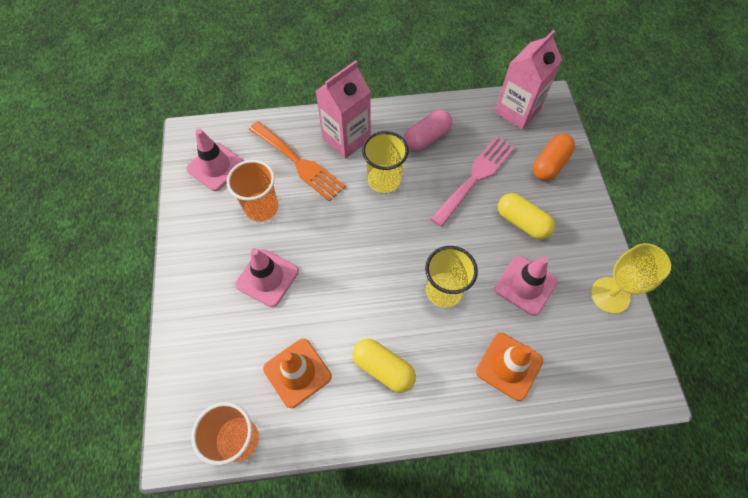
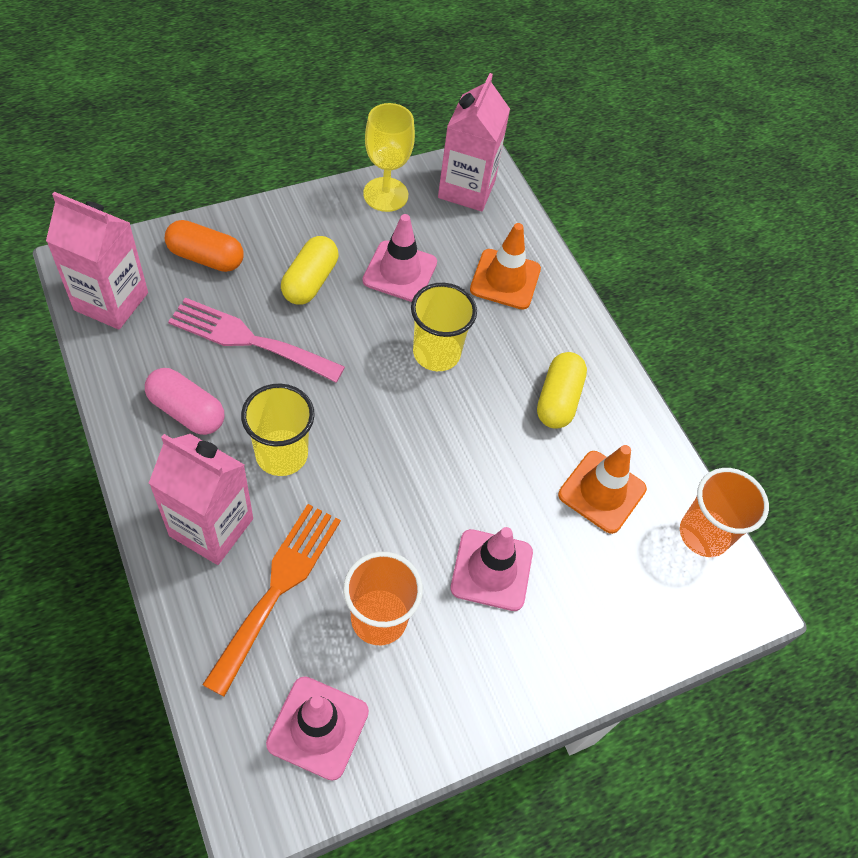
camera: 115 degrees left, 5 degrees down
(616, 365) = (466, 189): none -> pink carton

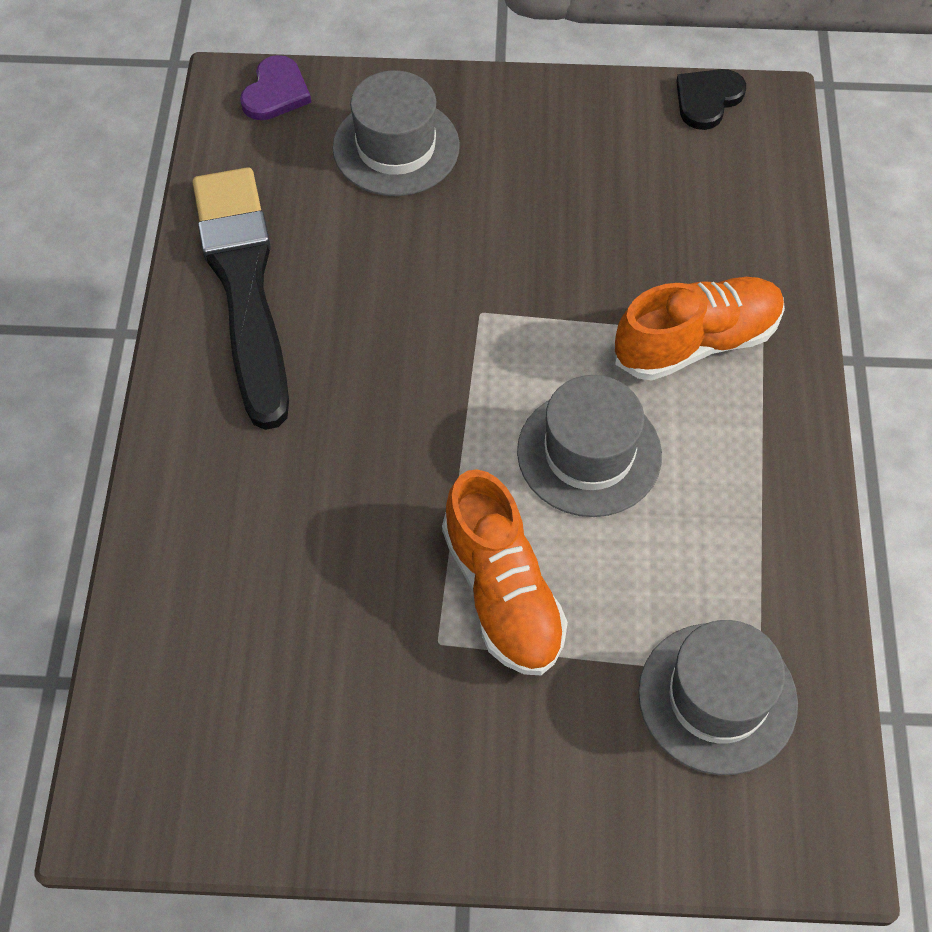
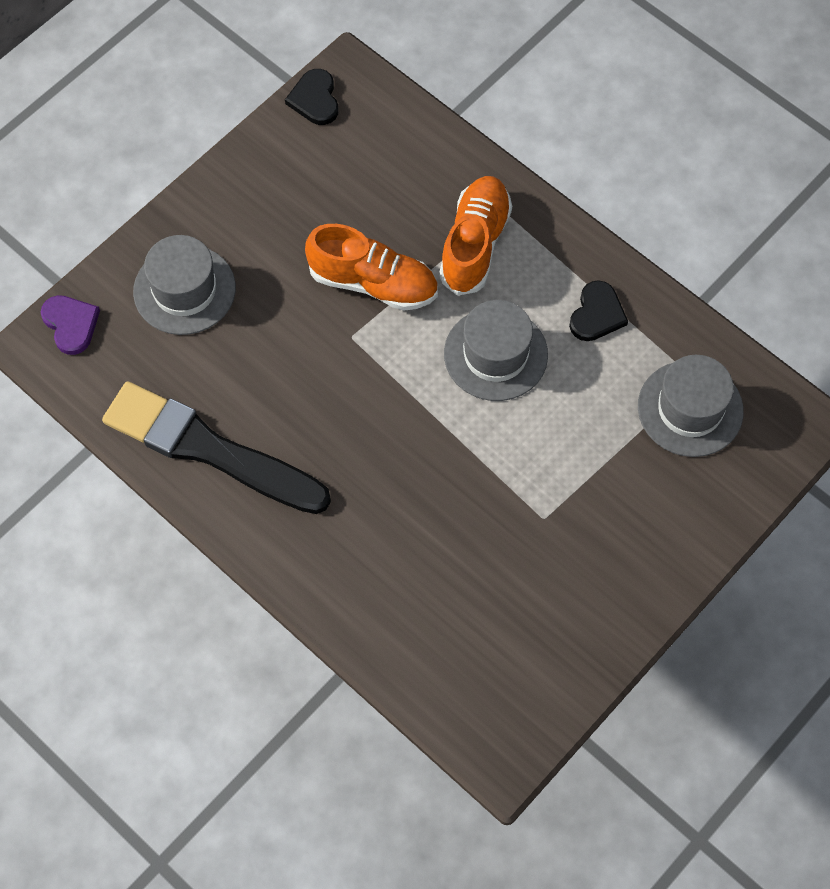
camera: 50 degrees left, 5 degrees up
(502, 592) = (542, 464): orange shoe -> orange shoe (373, 283)
(736, 515) = (597, 314): none -> black heart

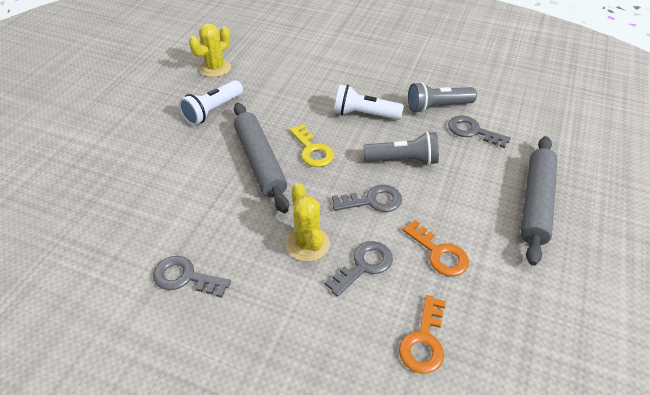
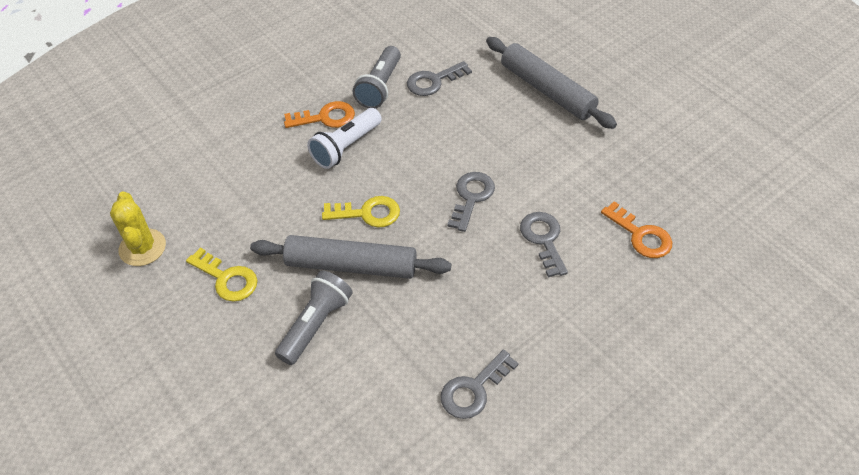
camera: 60 degrees left, 5 degrees up
(213, 110) = (227, 279): white flashlight -> yellow key
(307, 244) = (493, 270): yellow cactus -> none
(403, 160) = (434, 150): grey flashlight -> grey flashlight (315, 324)
(439, 253) = (561, 181): orange key -> orange key (325, 117)

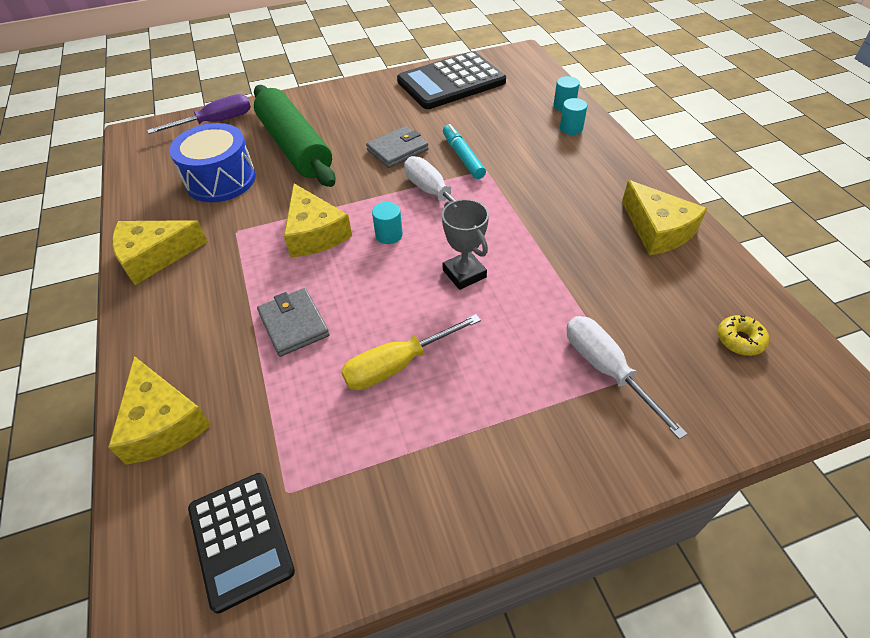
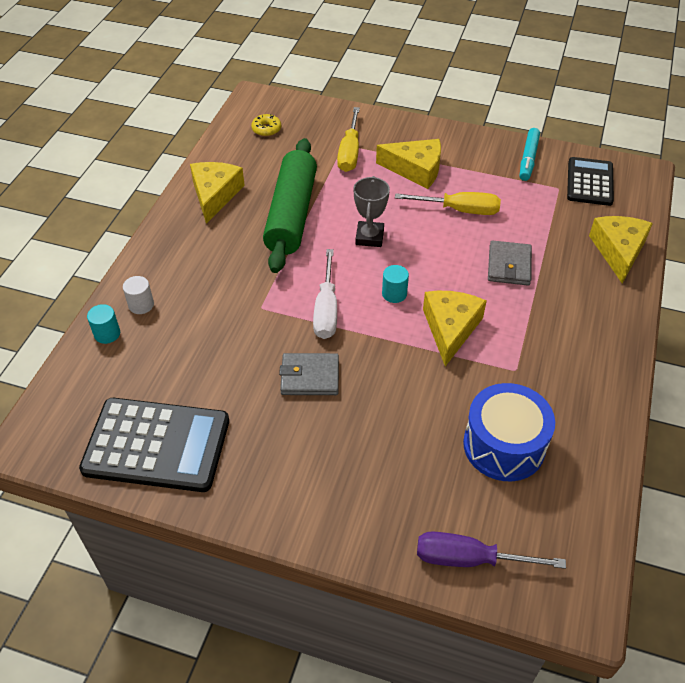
camera: 145 degrees left, 0 degrees up
(155, 256) = (597, 383): yellow cheese -> yellow cheese (415, 169)
(295, 147) = (403, 447): green rolling pin -> green rolling pin (291, 214)
(463, 157) = (264, 332): turquoise marker -> turquoise marker (528, 159)
(571, 128) = (141, 305): turquoise cylinder -> white cylinder
(606, 369) = (349, 152): white screwdriver -> yellow screwdriver

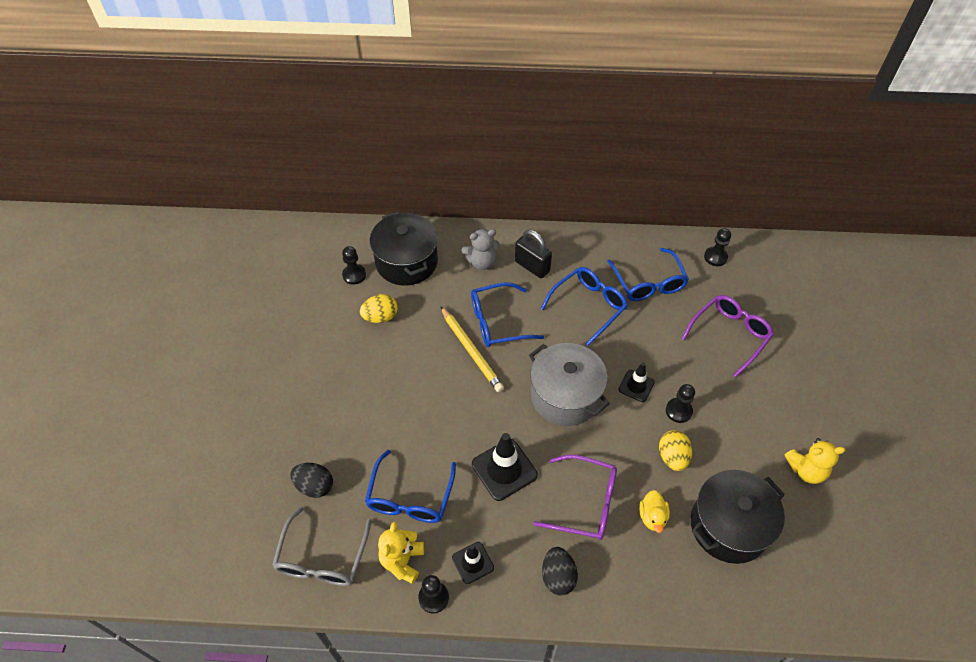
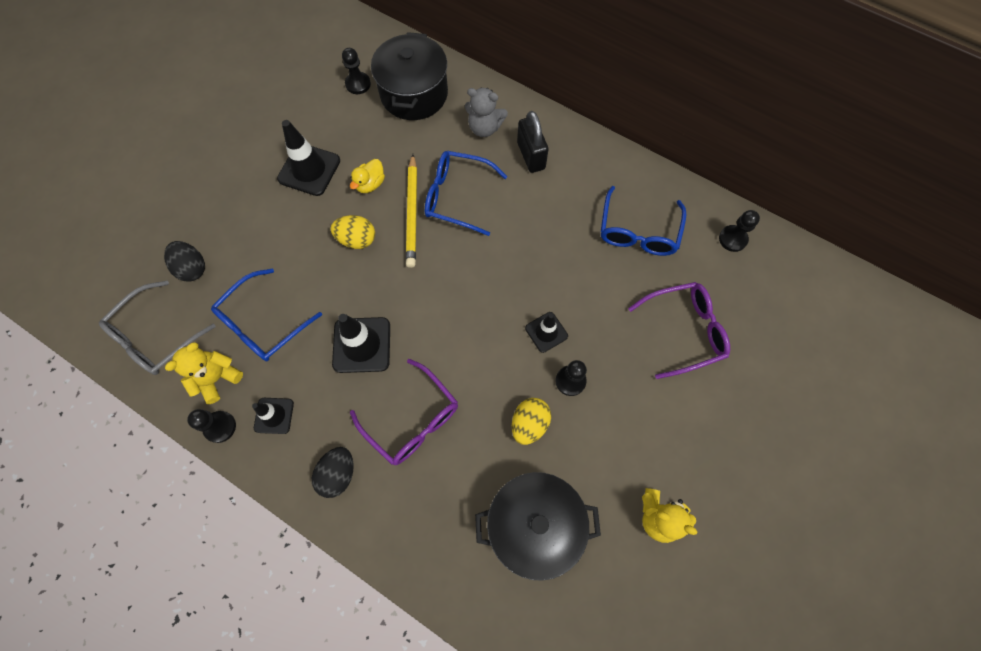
camera: 30 degrees right, 15 degrees up
(361, 359) = (309, 170): none -> black traffic cone
(380, 317) = (353, 137): yellow egg -> yellow egg (357, 239)
(565, 396) = (469, 305): grey pot -> none
(588, 306) = (558, 225): blue glasses -> none
(652, 517) = (466, 471): yellow duck -> yellow duck (370, 184)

============

ACTIVITY> Count the lines of the listing that contain the word "white", and give only the number.

SOLUTION> 3